Exercise goal —
Look through the entries below and count every line in which "lime" appears; reply with the number only.

[Coordinate-based object records]

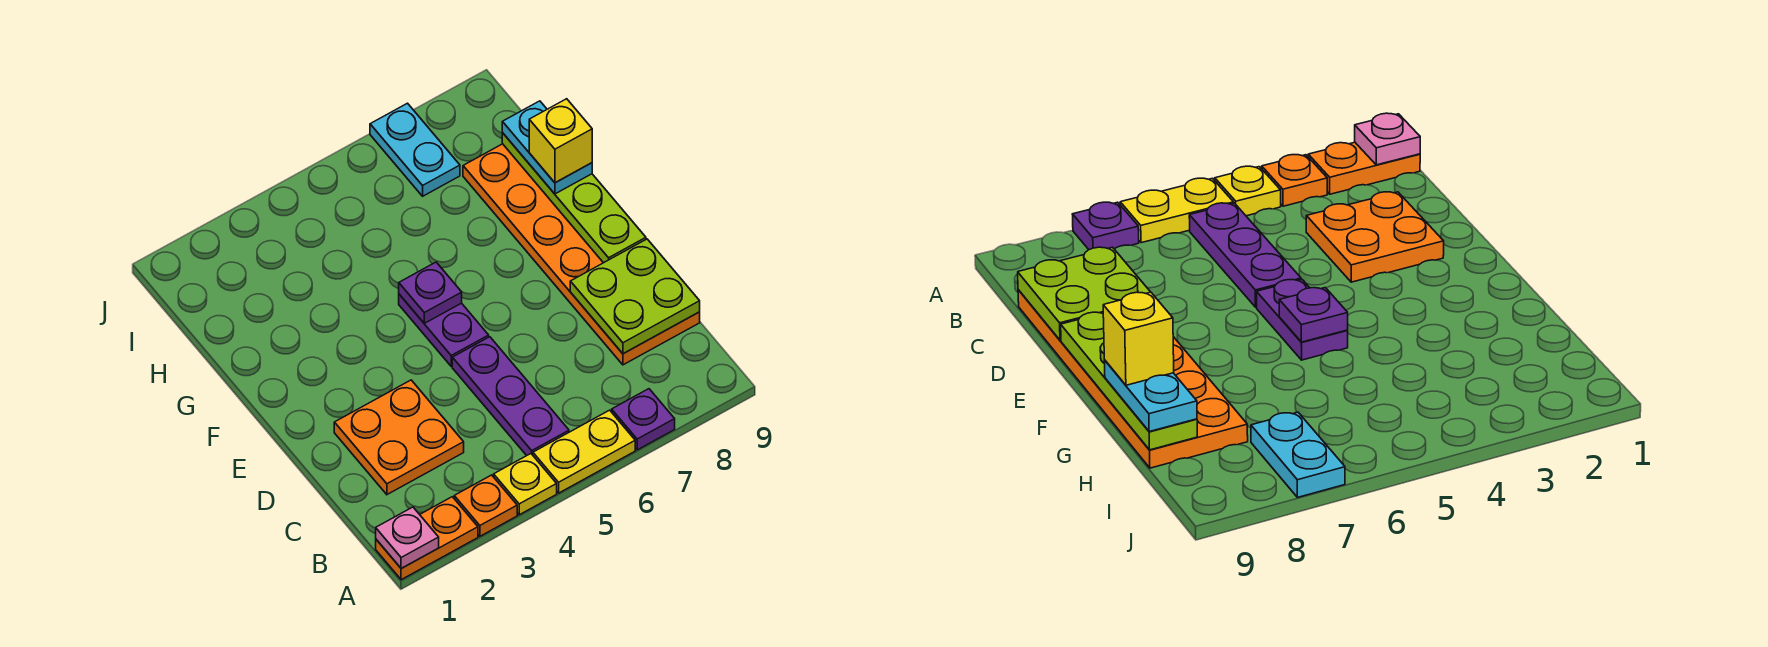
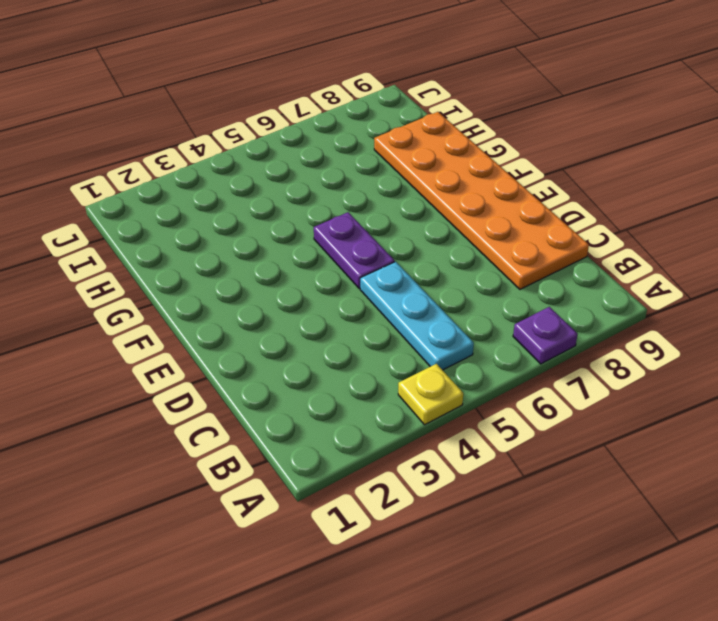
cyan 1x3 plate [360,262,474,370] -> purple 1x3 plate [452,337,569,456]
none -> orange 1x2 plate [376,497,478,580]
none -> orange 1x1 plate [454,475,517,536]
none -> yellow 1x2 plate [533,410,635,493]

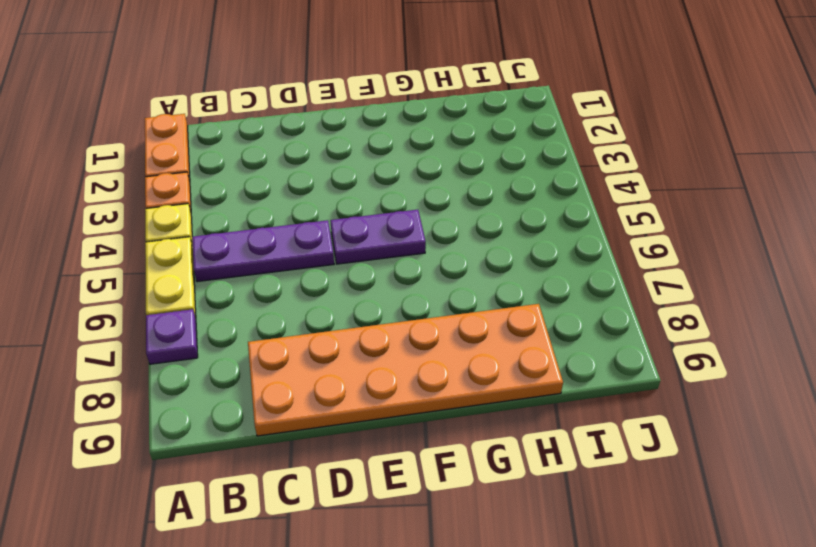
none -> orange 2x2 plate [334,380,464,494]
none -> cyan 1x2 plate [370,103,460,196]
none -> pink 1x1 plate [376,507,439,569]

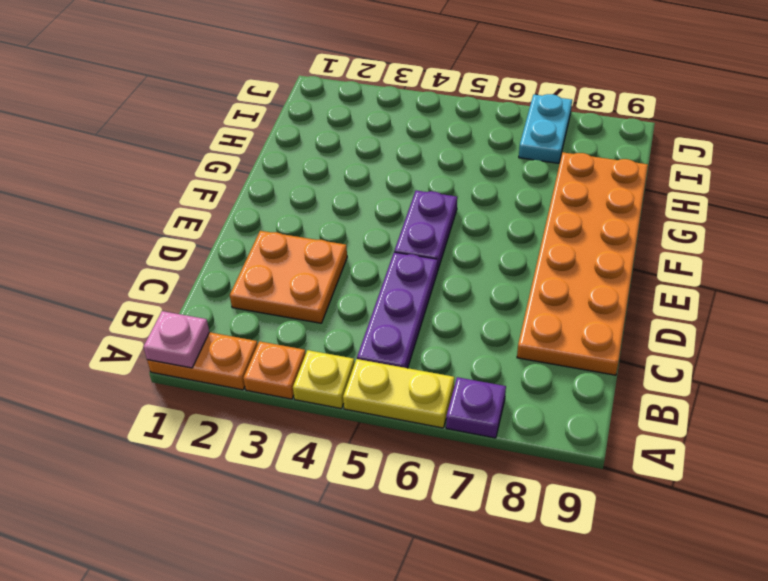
none -> lime 2x2 plate [570,239,700,354]
none -> lime 1x4 plate [502,133,646,263]
none -> purple 1x1 plate [399,262,462,323]

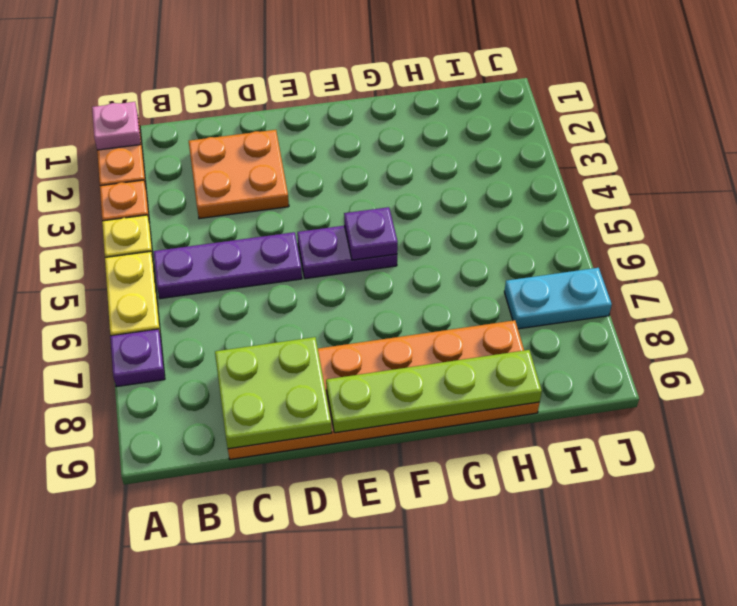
none -> cyan 1x2 plate [502,101,592,194]
none -> yellow 1x1 brick [529,99,592,183]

Response —
2